- DATA PROVIDED:
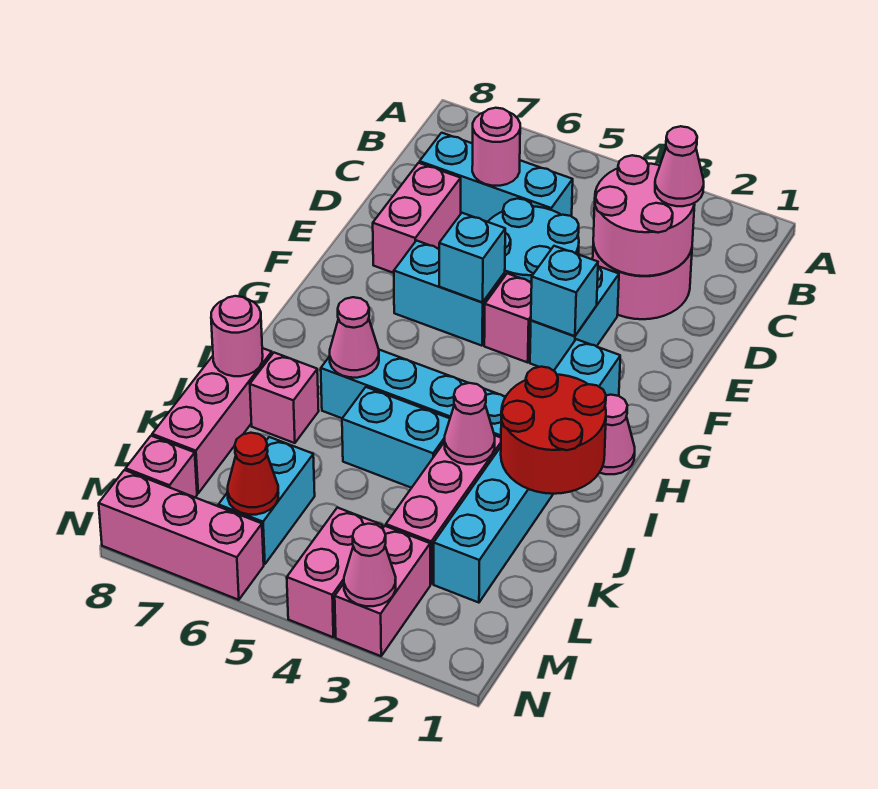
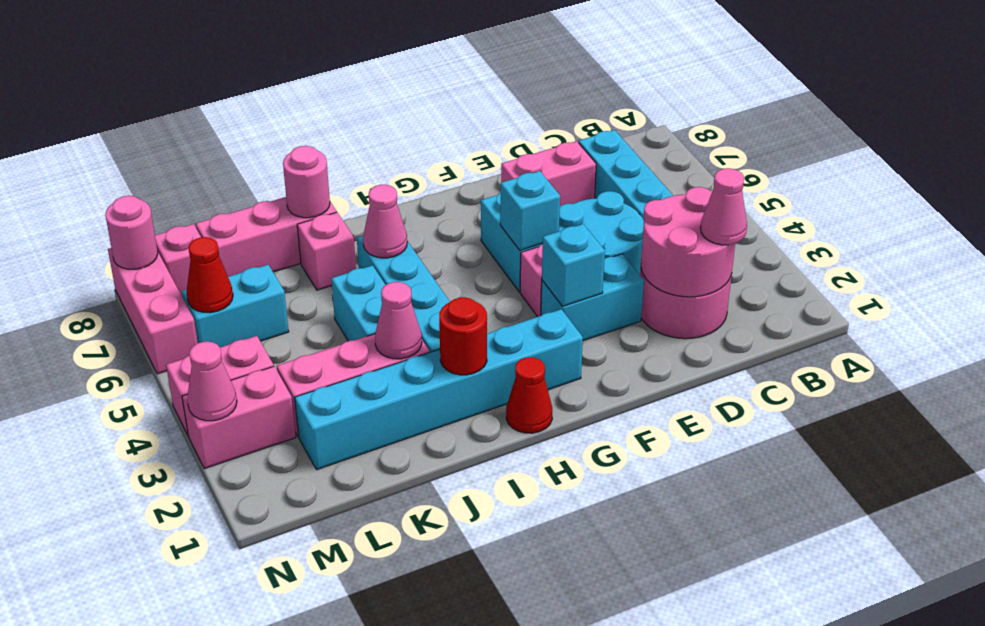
pink round brick C6 level 2 -> pink round brick N8 level 2
pink cone H1 level 1 -> red cone H1 level 1
red round brick I1:J2 level 2 -> red round brick I2 level 2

- WORK INSTRUCTION:
The copy must match the listing above exactly, except that it holds no pictures.

- EXERCISE OUTPUT:
pink round brick C6 level 2 -> pink round brick N8 level 2
pink cone H1 level 1 -> red cone H1 level 1
red round brick I1:J2 level 2 -> red round brick I2 level 2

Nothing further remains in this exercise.